▸ Input records
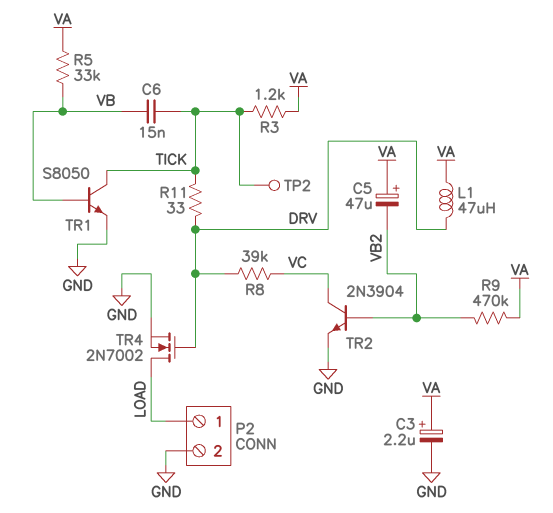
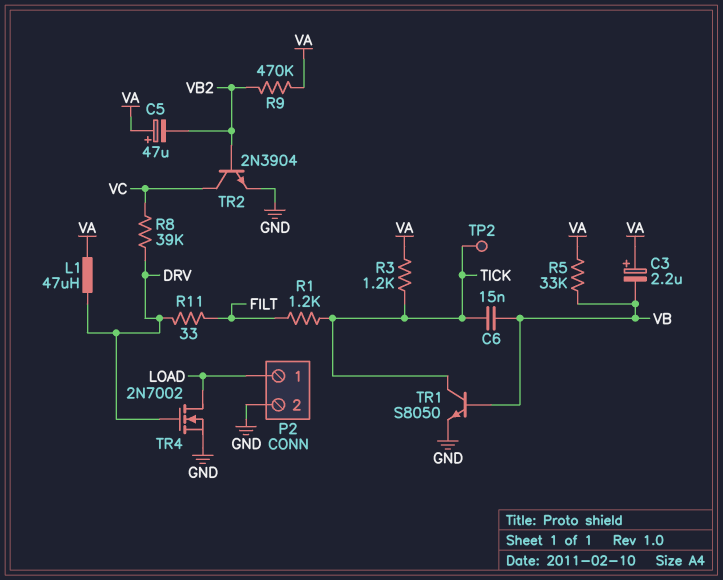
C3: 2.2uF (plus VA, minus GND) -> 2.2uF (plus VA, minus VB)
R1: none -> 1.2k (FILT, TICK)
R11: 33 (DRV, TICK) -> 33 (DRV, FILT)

==

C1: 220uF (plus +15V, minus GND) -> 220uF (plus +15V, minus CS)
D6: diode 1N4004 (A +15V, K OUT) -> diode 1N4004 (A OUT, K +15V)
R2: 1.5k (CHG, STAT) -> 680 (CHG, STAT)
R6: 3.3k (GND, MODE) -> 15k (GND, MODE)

...

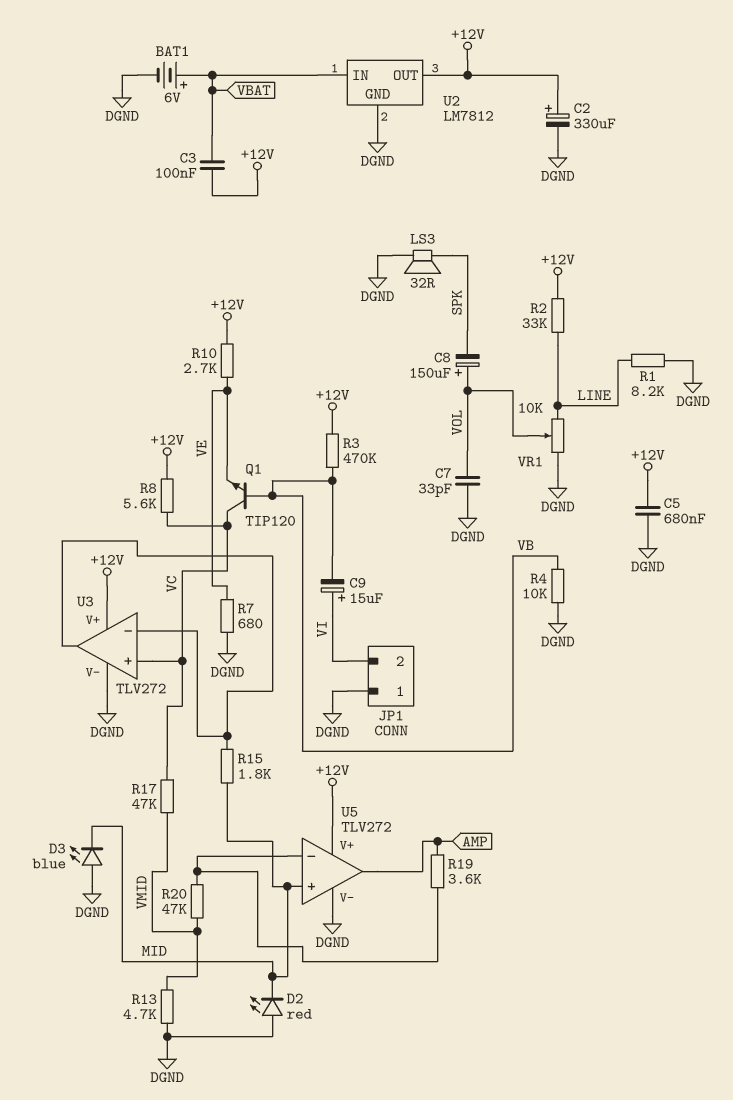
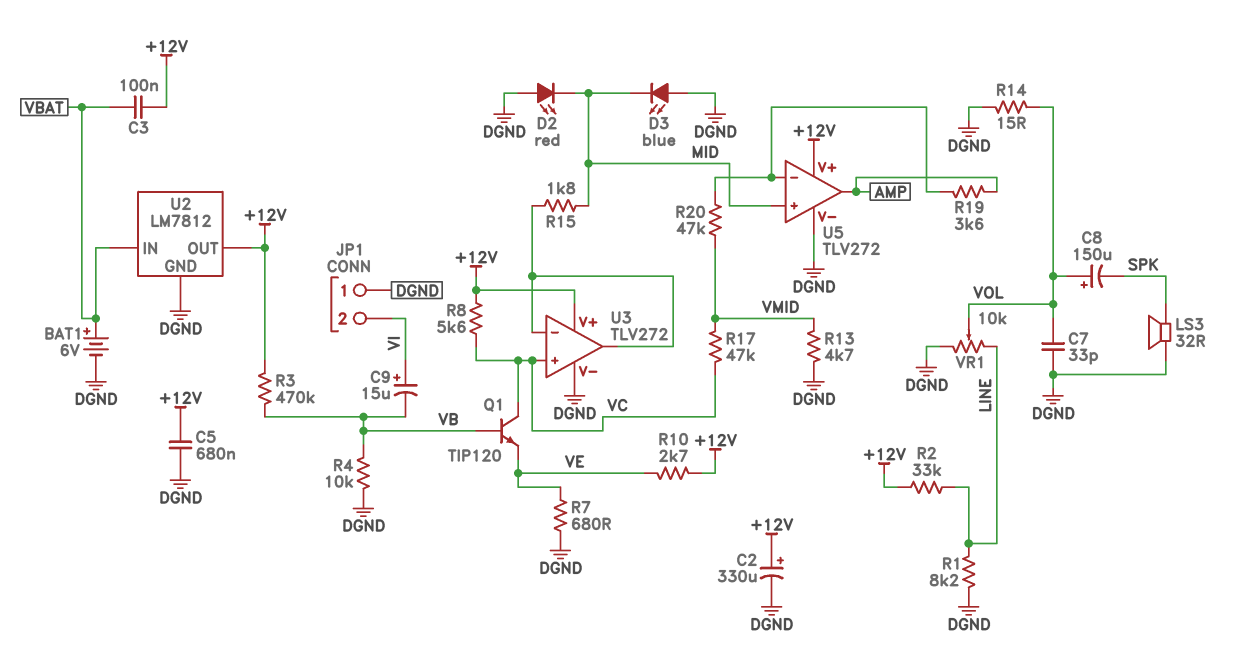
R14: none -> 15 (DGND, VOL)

▸ Required action
Go over the data and return every line that includes the word "FILT".

▸ Solution for this task
R1: none -> 1.2k (FILT, TICK)
R11: 33 (DRV, TICK) -> 33 (DRV, FILT)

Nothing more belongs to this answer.